• WHAT IS REQUIRED:
Copy each line from the listing below where the word "Ring" shows up.

• SUPPLIED RECORDS:

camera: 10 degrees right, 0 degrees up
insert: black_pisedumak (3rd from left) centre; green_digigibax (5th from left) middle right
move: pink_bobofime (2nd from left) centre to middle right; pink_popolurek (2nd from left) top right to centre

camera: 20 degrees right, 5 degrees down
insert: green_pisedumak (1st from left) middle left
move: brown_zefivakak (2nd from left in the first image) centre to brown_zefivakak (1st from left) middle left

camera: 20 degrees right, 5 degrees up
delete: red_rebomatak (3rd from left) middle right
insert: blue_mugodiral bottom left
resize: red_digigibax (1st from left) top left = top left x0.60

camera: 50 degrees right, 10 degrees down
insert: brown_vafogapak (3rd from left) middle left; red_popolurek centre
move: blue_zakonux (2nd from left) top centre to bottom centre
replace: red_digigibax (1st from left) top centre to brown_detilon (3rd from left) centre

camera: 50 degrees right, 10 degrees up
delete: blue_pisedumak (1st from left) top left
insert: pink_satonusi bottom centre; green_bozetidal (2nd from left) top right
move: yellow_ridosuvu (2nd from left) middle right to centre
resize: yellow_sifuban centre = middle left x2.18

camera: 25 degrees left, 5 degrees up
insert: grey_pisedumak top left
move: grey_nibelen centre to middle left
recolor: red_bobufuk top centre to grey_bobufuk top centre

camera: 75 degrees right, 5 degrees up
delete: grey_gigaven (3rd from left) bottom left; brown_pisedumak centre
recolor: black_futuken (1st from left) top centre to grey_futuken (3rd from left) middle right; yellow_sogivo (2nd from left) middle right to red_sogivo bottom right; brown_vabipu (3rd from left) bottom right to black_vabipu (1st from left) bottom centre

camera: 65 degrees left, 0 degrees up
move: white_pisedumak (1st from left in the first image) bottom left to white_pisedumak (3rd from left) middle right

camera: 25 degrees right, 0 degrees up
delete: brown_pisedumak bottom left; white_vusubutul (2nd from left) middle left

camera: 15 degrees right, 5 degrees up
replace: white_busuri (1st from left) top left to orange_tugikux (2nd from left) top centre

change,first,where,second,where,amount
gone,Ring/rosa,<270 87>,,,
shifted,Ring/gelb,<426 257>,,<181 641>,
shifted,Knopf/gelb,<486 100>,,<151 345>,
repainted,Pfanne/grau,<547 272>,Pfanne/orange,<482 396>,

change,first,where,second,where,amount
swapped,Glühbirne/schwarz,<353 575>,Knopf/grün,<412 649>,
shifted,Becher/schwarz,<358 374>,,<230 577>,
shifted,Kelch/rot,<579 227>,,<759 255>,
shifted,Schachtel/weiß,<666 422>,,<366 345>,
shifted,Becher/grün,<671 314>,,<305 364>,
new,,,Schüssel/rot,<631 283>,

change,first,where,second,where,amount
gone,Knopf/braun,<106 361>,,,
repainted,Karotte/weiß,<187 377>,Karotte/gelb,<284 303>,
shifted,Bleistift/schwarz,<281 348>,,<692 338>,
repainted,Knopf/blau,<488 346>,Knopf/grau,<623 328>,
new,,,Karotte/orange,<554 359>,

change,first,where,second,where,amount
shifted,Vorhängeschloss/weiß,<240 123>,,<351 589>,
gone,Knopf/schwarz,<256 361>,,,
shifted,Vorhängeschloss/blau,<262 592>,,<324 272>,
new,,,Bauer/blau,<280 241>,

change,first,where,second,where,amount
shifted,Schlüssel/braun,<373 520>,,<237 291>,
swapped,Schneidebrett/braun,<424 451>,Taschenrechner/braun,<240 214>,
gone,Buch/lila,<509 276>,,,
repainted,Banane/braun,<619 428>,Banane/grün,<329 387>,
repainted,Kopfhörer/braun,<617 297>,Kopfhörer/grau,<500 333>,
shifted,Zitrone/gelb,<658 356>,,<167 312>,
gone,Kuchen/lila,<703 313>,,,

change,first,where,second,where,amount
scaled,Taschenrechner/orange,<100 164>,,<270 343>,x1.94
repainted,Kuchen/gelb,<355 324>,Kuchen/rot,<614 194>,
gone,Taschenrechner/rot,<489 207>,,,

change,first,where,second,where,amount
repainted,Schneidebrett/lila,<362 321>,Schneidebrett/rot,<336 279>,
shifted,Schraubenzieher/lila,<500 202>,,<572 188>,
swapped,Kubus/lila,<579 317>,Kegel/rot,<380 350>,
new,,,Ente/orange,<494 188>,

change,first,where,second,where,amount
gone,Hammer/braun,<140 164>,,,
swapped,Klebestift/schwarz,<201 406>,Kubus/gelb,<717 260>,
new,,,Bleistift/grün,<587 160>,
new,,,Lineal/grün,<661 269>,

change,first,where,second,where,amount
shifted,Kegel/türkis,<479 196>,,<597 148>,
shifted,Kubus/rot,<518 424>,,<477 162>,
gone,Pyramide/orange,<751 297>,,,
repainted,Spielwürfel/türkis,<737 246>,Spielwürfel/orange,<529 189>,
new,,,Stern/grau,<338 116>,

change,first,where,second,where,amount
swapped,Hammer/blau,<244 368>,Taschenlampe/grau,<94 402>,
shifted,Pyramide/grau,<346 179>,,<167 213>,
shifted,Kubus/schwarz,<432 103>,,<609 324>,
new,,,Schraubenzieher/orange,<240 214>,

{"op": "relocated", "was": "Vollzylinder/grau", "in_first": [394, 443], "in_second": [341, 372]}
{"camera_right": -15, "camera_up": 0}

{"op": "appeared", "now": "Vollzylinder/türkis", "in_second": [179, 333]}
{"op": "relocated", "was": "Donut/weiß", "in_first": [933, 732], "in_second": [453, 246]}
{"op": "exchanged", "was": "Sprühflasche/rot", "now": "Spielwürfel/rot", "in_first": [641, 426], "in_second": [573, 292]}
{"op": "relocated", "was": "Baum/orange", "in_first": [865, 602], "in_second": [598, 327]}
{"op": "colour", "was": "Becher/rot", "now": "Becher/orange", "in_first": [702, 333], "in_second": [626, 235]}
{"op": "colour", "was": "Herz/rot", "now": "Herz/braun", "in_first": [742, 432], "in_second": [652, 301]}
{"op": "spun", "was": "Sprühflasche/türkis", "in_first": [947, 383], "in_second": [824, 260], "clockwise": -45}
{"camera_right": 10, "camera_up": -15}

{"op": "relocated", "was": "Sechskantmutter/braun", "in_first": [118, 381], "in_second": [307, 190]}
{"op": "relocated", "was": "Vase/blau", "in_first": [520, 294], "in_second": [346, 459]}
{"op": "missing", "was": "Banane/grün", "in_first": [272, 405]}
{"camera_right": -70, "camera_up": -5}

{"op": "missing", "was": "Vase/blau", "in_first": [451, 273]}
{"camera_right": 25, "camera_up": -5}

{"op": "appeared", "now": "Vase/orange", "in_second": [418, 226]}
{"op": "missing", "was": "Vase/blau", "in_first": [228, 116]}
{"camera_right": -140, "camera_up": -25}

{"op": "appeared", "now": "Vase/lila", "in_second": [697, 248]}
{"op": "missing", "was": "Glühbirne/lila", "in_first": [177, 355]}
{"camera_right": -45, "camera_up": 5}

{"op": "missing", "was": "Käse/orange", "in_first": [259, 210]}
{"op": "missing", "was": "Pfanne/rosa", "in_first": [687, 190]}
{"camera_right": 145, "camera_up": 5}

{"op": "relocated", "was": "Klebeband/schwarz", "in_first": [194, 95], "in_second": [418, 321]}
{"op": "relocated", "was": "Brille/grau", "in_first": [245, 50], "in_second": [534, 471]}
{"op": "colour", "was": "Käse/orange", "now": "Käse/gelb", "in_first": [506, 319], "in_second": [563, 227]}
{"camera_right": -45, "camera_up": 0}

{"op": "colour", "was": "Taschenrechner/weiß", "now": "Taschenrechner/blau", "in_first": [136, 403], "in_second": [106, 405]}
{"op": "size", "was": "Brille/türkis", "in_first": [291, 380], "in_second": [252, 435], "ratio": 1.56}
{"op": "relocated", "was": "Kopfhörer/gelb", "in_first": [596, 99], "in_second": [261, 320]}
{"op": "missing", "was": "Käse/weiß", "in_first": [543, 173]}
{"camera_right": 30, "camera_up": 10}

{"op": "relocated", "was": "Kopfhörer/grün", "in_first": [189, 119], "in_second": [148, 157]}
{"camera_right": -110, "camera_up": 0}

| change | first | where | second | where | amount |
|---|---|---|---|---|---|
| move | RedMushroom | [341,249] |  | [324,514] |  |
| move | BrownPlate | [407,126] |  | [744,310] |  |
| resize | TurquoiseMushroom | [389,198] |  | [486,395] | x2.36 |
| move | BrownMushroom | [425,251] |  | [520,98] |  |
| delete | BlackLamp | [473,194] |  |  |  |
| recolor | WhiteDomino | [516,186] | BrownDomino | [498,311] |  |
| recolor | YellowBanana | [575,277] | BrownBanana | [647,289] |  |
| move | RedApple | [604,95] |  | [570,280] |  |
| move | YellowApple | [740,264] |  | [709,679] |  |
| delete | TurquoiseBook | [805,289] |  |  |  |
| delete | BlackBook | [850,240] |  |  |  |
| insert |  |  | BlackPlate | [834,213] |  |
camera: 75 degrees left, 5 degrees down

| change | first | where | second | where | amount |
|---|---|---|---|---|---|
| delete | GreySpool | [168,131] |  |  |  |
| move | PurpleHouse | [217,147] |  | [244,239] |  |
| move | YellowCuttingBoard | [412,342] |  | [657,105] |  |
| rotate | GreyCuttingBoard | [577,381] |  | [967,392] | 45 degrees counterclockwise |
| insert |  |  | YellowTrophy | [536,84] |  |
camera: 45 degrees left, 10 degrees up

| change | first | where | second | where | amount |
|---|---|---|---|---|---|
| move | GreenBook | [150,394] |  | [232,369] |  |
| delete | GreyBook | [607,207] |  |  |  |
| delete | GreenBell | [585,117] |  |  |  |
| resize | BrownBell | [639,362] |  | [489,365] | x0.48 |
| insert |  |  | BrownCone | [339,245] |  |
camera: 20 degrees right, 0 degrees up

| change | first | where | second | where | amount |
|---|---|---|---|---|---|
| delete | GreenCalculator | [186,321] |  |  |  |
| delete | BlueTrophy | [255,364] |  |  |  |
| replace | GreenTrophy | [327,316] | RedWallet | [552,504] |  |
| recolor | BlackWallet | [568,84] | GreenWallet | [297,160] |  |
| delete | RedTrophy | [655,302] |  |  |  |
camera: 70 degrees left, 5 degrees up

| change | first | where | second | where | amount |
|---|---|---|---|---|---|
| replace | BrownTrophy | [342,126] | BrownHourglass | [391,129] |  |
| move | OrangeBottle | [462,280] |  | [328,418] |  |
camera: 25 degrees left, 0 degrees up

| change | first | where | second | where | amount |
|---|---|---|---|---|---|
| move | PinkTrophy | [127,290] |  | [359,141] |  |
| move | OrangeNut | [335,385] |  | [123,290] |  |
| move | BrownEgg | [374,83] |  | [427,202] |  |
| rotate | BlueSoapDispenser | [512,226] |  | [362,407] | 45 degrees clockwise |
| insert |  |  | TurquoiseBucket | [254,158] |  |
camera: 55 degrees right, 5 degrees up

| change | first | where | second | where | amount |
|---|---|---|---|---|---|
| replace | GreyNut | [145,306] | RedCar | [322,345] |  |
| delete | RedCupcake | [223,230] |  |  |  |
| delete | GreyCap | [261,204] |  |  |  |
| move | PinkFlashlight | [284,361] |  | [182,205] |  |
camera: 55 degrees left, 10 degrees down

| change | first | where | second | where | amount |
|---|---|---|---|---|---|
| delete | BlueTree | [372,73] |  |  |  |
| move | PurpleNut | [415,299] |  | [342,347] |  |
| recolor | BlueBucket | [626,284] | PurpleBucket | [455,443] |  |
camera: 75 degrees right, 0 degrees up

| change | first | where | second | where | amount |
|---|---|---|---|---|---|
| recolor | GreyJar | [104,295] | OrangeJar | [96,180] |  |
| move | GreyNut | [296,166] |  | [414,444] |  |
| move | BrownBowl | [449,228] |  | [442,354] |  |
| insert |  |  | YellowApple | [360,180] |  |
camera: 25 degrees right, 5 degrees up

• RESULT OF THE TASK:
gone,Ring/rosa,<270 87>,,,
shifted,Ring/gelb,<426 257>,,<181 641>,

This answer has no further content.